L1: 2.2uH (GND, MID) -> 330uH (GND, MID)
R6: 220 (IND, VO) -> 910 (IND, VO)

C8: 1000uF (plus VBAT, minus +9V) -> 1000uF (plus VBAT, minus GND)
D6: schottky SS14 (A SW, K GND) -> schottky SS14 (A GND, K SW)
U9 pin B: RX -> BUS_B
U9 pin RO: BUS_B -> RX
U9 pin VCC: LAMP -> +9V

----------------------------------------

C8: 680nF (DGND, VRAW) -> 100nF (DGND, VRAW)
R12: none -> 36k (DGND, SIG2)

----------------------------------------

HOW TO COMPLETE THIS TASK:
Output the material above exactly, but only from the line that carries "C8: 680nF (DGND, VRAW) -> 100nF (DGND, VRAW)" through the line that carries "R12: none -> 36k (DGND, SIG2)".

SOLUTION FOR THIS EXERCISE:
C8: 680nF (DGND, VRAW) -> 100nF (DGND, VRAW)
R12: none -> 36k (DGND, SIG2)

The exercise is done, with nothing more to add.